- WORK INSTRUCTION
All of the data needs to be reproduced with no alterations.

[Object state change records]

BEGIN

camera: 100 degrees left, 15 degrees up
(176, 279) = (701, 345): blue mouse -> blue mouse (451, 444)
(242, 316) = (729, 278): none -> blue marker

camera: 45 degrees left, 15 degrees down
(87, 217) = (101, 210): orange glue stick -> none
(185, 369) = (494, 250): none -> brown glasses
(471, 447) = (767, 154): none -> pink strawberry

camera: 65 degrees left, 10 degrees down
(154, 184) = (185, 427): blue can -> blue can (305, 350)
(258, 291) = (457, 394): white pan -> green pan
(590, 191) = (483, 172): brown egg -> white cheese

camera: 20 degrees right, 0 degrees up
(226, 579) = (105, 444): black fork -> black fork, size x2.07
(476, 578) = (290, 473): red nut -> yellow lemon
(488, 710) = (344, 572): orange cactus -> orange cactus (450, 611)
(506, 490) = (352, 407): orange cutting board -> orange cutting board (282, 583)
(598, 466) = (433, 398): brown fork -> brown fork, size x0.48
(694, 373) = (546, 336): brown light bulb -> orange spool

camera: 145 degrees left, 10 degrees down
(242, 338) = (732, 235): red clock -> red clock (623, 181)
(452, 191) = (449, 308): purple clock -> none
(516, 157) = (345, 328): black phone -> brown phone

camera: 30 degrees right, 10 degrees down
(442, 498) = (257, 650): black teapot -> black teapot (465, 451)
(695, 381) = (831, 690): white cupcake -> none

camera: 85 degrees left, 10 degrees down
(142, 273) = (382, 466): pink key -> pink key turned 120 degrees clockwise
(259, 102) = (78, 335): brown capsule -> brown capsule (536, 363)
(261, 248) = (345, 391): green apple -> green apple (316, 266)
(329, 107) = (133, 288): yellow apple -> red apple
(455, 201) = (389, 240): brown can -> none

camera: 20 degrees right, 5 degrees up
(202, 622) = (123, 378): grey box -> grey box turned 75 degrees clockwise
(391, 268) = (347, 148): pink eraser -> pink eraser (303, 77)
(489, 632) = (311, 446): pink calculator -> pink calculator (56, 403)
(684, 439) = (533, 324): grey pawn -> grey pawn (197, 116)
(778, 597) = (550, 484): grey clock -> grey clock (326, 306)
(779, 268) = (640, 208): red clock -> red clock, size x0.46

END

- OUTPUT OF THE TASK
camera: 100 degrees left, 15 degrees up
(176, 279) = (701, 345): blue mouse -> blue mouse (451, 444)
(242, 316) = (729, 278): none -> blue marker

camera: 45 degrees left, 15 degrees down
(87, 217) = (101, 210): orange glue stick -> none
(185, 369) = (494, 250): none -> brown glasses
(471, 447) = (767, 154): none -> pink strawberry

camera: 65 degrees left, 10 degrees down
(154, 184) = (185, 427): blue can -> blue can (305, 350)
(258, 291) = (457, 394): white pan -> green pan
(590, 191) = (483, 172): brown egg -> white cheese

camera: 20 degrees right, 0 degrees up
(226, 579) = (105, 444): black fork -> black fork, size x2.07
(476, 578) = (290, 473): red nut -> yellow lemon
(488, 710) = (344, 572): orange cactus -> orange cactus (450, 611)
(506, 490) = (352, 407): orange cutting board -> orange cutting board (282, 583)
(598, 466) = (433, 398): brown fork -> brown fork, size x0.48
(694, 373) = (546, 336): brown light bulb -> orange spool

camera: 145 degrees left, 10 degrees down
(242, 338) = (732, 235): red clock -> red clock (623, 181)
(452, 191) = (449, 308): purple clock -> none
(516, 157) = (345, 328): black phone -> brown phone

camera: 30 degrees right, 10 degrees down
(442, 498) = (257, 650): black teapot -> black teapot (465, 451)
(695, 381) = (831, 690): white cupcake -> none

camera: 85 degrees left, 10 degrees down
(142, 273) = (382, 466): pink key -> pink key turned 120 degrees clockwise
(259, 102) = (78, 335): brown capsule -> brown capsule (536, 363)
(261, 248) = (345, 391): green apple -> green apple (316, 266)
(329, 107) = (133, 288): yellow apple -> red apple
(455, 201) = (389, 240): brown can -> none

camera: 20 degrees right, 5 degrees up
(202, 622) = (123, 378): grey box -> grey box turned 75 degrees clockwise
(391, 268) = (347, 148): pink eraser -> pink eraser (303, 77)
(489, 632) = (311, 446): pink calculator -> pink calculator (56, 403)
(684, 439) = (533, 324): grey pawn -> grey pawn (197, 116)
(778, 597) = (550, 484): grey clock -> grey clock (326, 306)
(779, 268) = (640, 208): red clock -> red clock, size x0.46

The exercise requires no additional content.